> _What the task requires_: Copy, exactly and without additions, every line in the records below from the one holding "camera: 85 degrees left, 15 degrees down" through the one holding "(297, 495) = (123, 457): purple", both ends included.

> _Records for the task_:

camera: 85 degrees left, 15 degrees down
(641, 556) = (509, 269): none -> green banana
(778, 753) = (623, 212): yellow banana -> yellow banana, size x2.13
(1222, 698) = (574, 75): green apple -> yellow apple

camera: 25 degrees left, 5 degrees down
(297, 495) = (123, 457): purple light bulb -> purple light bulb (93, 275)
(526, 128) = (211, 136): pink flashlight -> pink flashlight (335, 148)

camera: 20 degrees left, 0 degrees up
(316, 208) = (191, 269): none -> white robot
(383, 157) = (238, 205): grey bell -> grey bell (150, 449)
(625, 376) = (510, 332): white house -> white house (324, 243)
==
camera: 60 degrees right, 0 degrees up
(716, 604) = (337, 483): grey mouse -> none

> _Task result_:
camera: 85 degrees left, 15 degrees down
(641, 556) = (509, 269): none -> green banana
(778, 753) = (623, 212): yellow banana -> yellow banana, size x2.13
(1222, 698) = (574, 75): green apple -> yellow apple

camera: 25 degrees left, 5 degrees down
(297, 495) = (123, 457): purple light bulb -> purple light bulb (93, 275)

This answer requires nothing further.